━━ The input

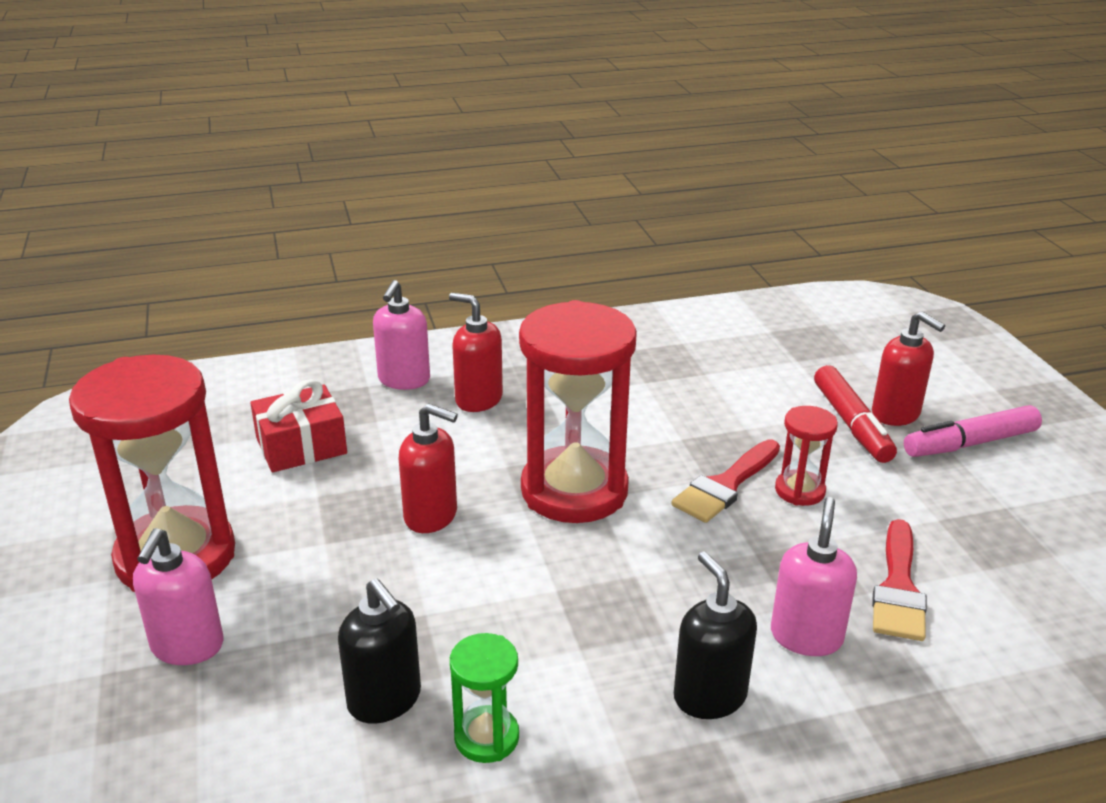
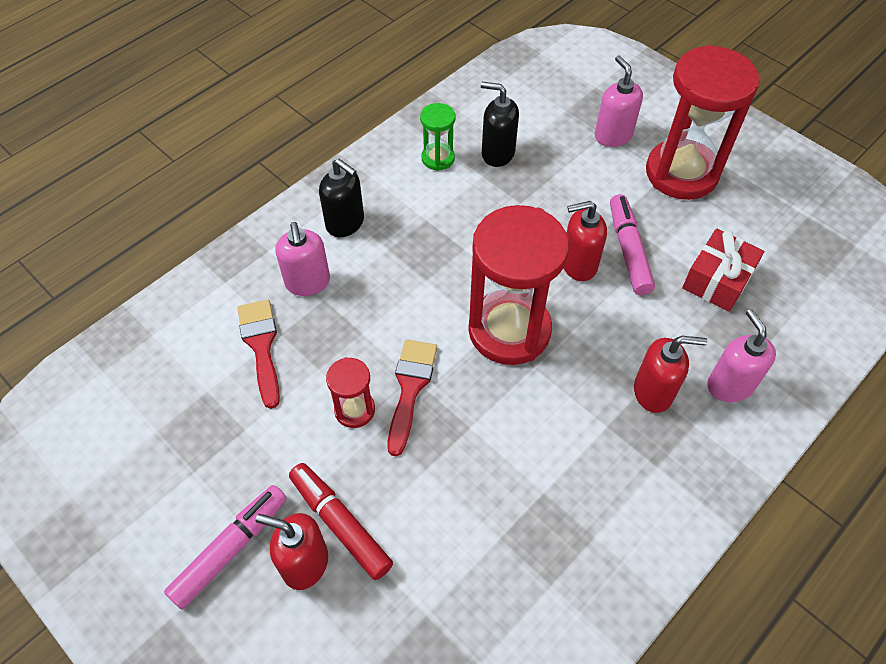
camera: 150 degrees right, 25 degrees up
none -> pink marker [610,194,655,295]

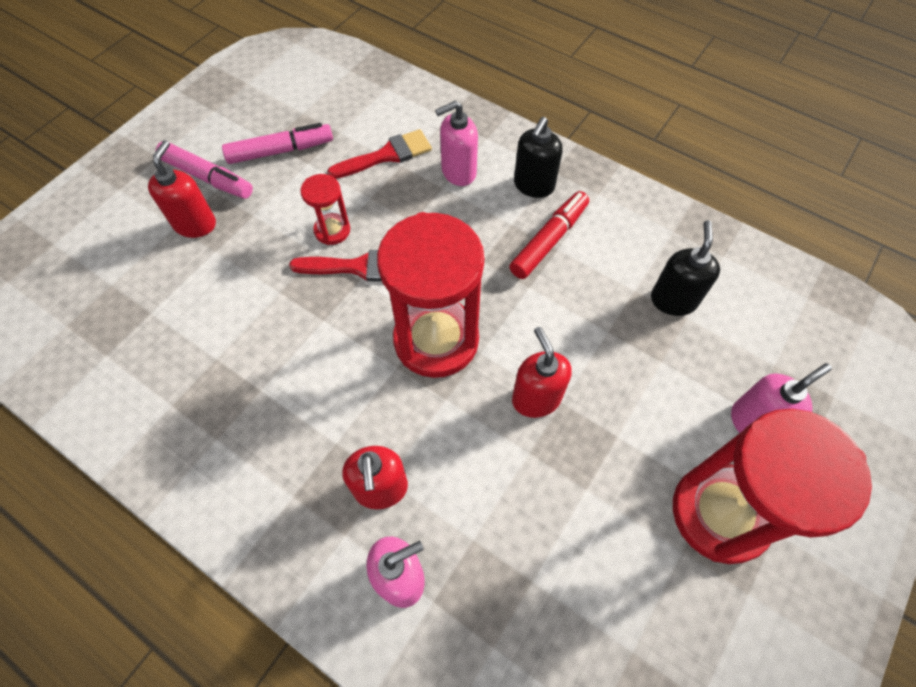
camera: 80 degrees right, 5 degrees up
red marker [289,463,393,580] -> red marker moved to [509,191,589,279]
green hourglass [420,103,456,171] -> none
pink marker [610,194,655,295] -> pink marker moved to [222,123,333,164]
red gift [682,228,764,312] -> none

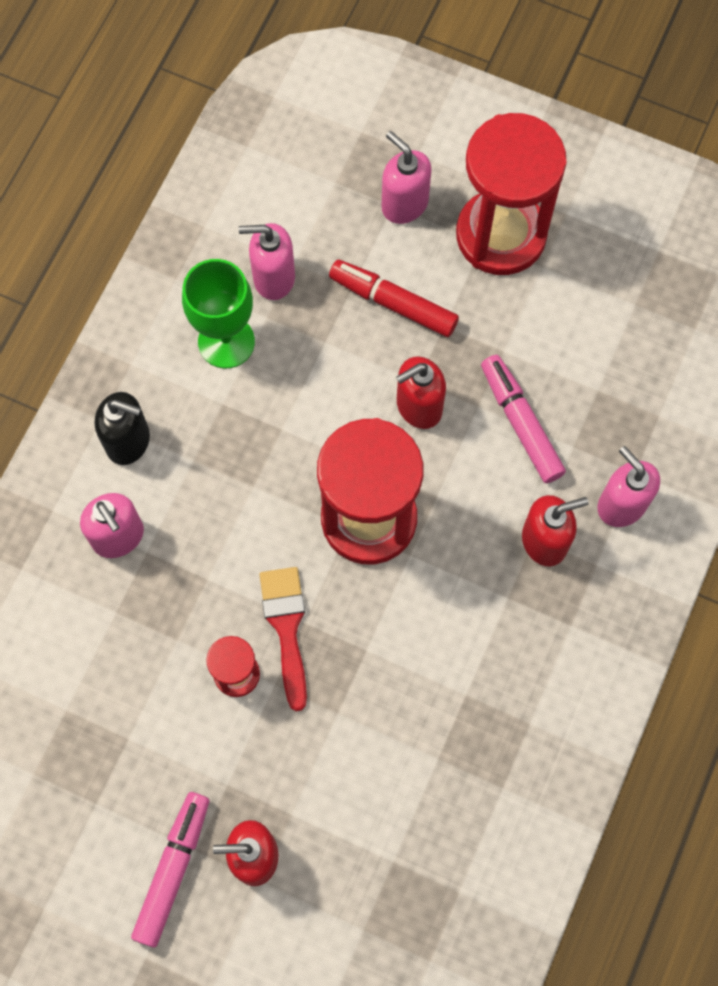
camera: 100 degrees left, 10 degrees up
pink marker [222,123,333,164] -> pink marker moved to [481,355,566,483]
red brush [327,129,432,179] -> none
red marker [509,191,589,279] -> red marker moved to [329,260,459,337]
black soap dispenser [651,220,720,316] -> pink soap dispenser [239,223,295,300]
none -> green goblet [182,259,255,368]

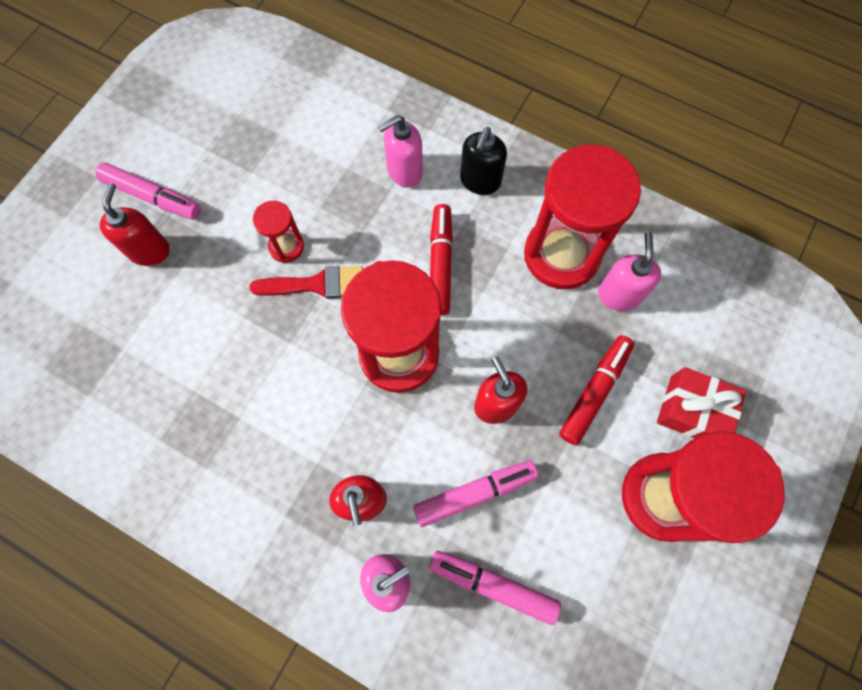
camera: 95 degrees right, 0 degrees up
green goblet [182,259,255,368] -> red hourglass [524,145,641,289]
pink soap dispenser [382,131,431,224] -> red gift [657,367,746,438]
none -> pink marker [429,551,561,625]
none -> red marker [430,204,453,315]

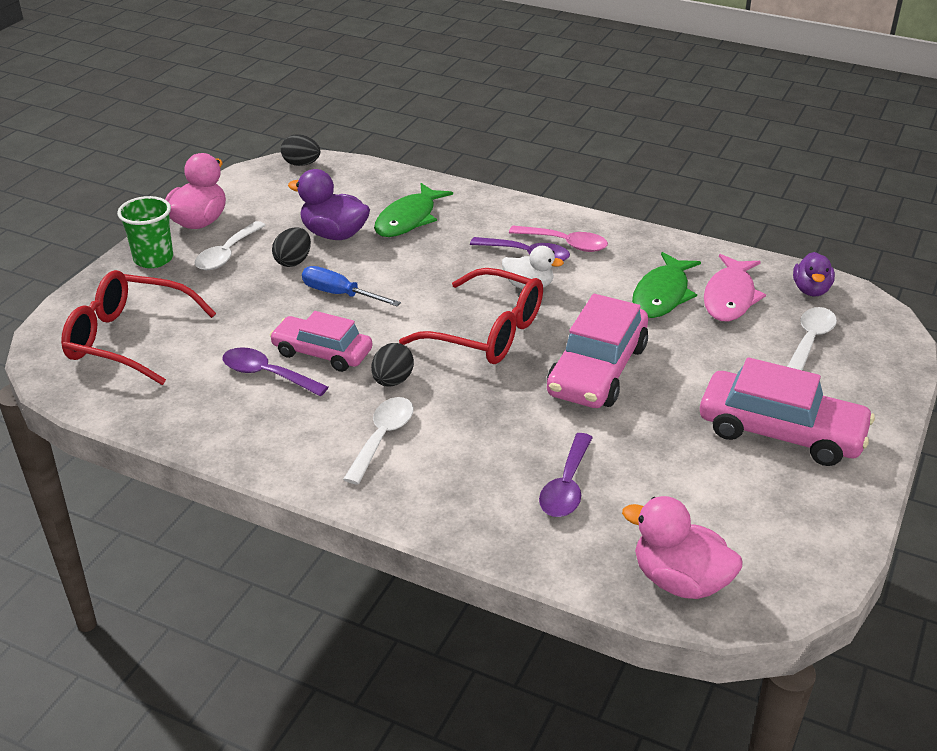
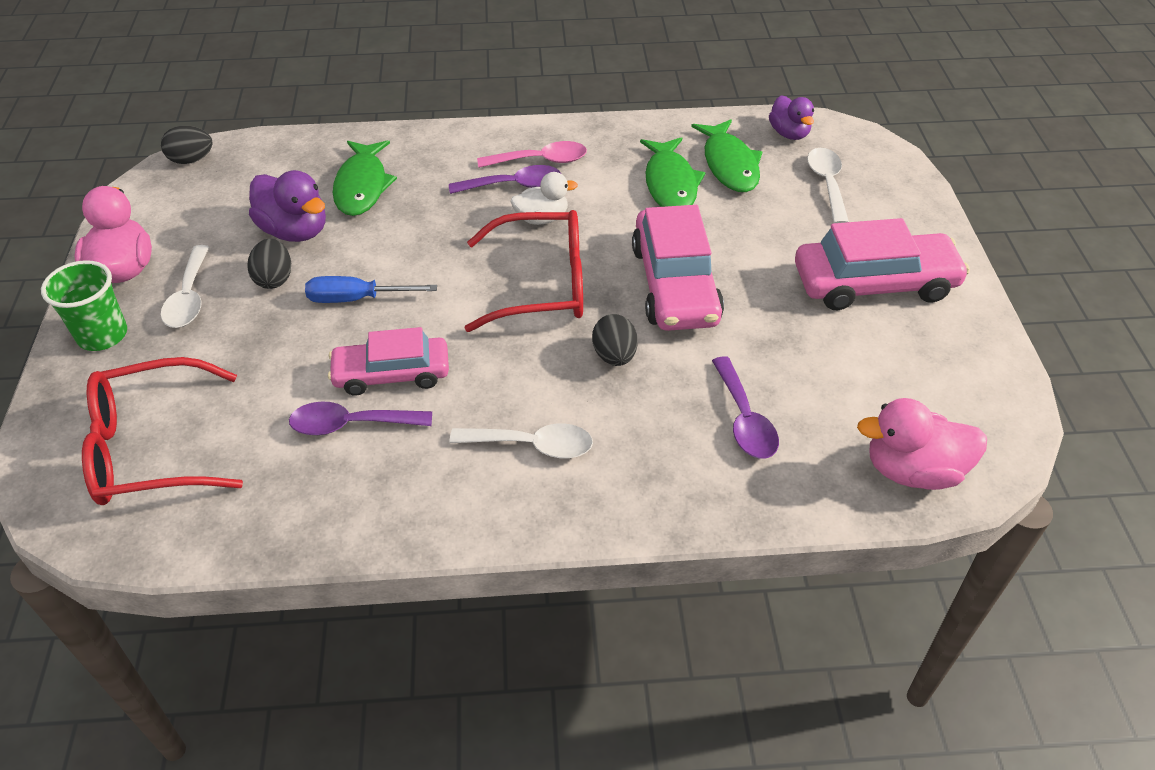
camera: 30 degrees left, 10 degrees up
purple duck [288,169,370,240] -> purple duck turned 135 degrees counterclockwise [249,170,326,242]
white spoon [343,397,414,485] -> white spoon turned 105 degrees clockwise [449,424,593,458]
black egg [371,343,414,386] -> black egg moved to [592,314,638,366]
pink fish [704,254,766,321] -> green fish [691,119,762,192]

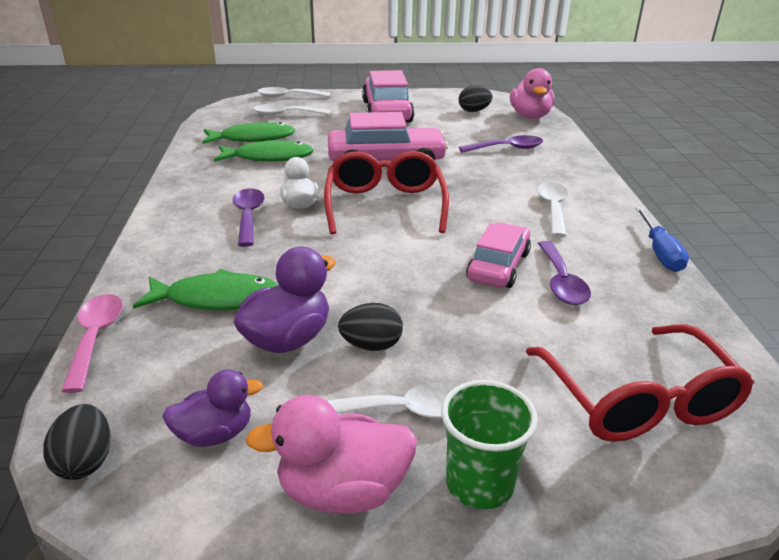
camera: 90 degrees left, 15 degrees down
blue screwdriver [305,276,437,303] -> blue screwdriver moved to [635,207,689,272]
pink car [328,327,449,396] -> pink car turned 150 degrees counterclockwise [466,223,531,288]
pink spoon [477,141,587,168] -> pink spoon moved to [62,294,123,393]
black egg [592,314,638,366] -> black egg moved to [459,86,493,112]
purple duck [769,95,814,140] -> purple duck moved to [162,369,263,447]
none -> white spoon [258,87,330,98]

━━━━

* How to complete this task *
Look above for the line with "camera: 80 degrees right, 5 degrees up" and the line with "pink spoon [477,141,587,168]". Output those two and everything between them exactly, pictures excluded.

* Response to the task *
camera: 80 degrees right, 5 degrees up
red marker [289,463,393,580] -> red marker moved to [509,191,589,279]
green hourglass [420,103,456,171] -> none
pink marker [610,194,655,295] -> pink marker moved to [222,123,333,164]
red gift [682,228,764,312] -> none

camera: 100 degrees left, 10 degrees up
pink marker [222,123,333,164] -> pink marker moved to [481,355,566,483]
red brush [327,129,432,179] -> none
red marker [509,191,589,279] -> red marker moved to [329,260,459,337]
black soap dispenser [651,220,720,316] -> pink soap dispenser [239,223,295,300]
none -> green goblet [182,259,255,368]

camera: 95 degrees right, 0 degrees up
green goblet [182,259,255,368] -> red hourglass [524,145,641,289]
pink soap dispenser [382,131,431,224] -> red gift [657,367,746,438]
none -> pink marker [429,551,561,625]
none -> red marker [430,204,453,315]

camera: 30 degrees left, 10 degrees up
purple duck [288,169,370,240] -> purple duck turned 135 degrees counterclockwise [249,170,326,242]
white spoon [343,397,414,485] -> white spoon turned 105 degrees clockwise [449,424,593,458]
black egg [371,343,414,386] -> black egg moved to [592,314,638,366]
pink fish [704,254,766,321] -> green fish [691,119,762,192]

camera: 90 degrees left, 15 degrees down
blue screwdriver [305,276,437,303] -> blue screwdriver moved to [635,207,689,272]
pink car [328,327,449,396] -> pink car turned 150 degrees counterclockwise [466,223,531,288]
pink spoon [477,141,587,168] -> pink spoon moved to [62,294,123,393]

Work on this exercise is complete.